» EXERCISE DESCRIPTION
Every line of the data below should be repeated exactly, and no picture should be copied.

» COLLECTED DATA
== Segment start ==
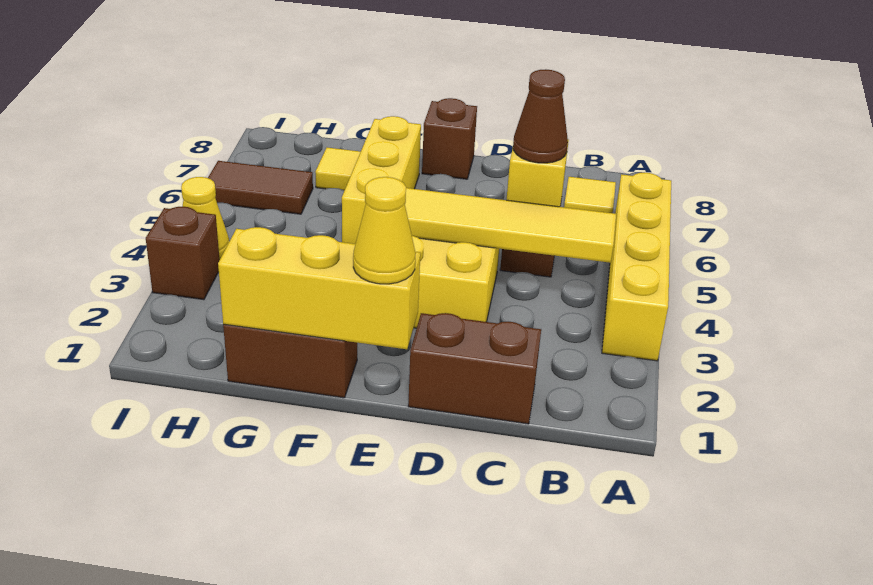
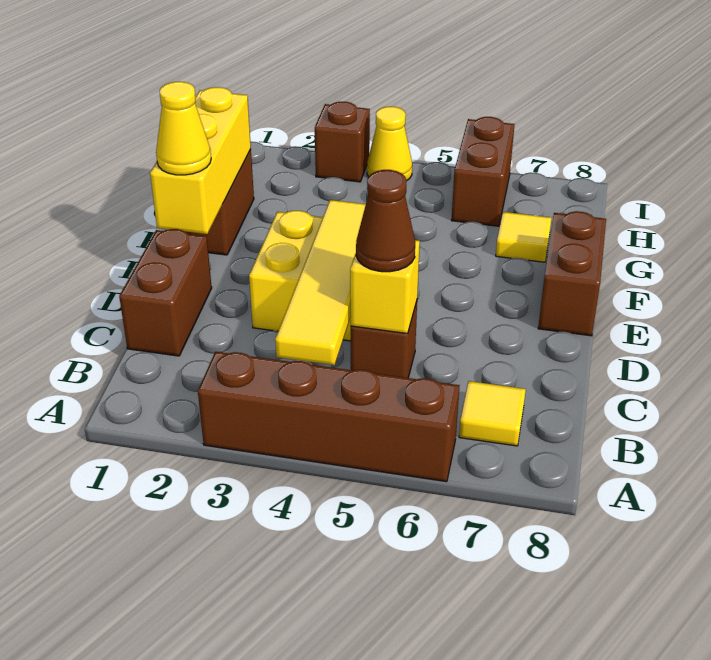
yellow brick A3:A6 level 1 -> brown brick A3:A6 level 1
brown brick E8 level 1 -> brown brick E8:F8 level 1
yellow brick F5:F7 level 1 -> none
brown tile H6:I6 level 1 -> brown brick H6:I6 level 1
== Segment end ==
» RESULT FOR THIS EXERCISE
yellow brick A3:A6 level 1 -> brown brick A3:A6 level 1
brown brick E8 level 1 -> brown brick E8:F8 level 1
yellow brick F5:F7 level 1 -> none
brown tile H6:I6 level 1 -> brown brick H6:I6 level 1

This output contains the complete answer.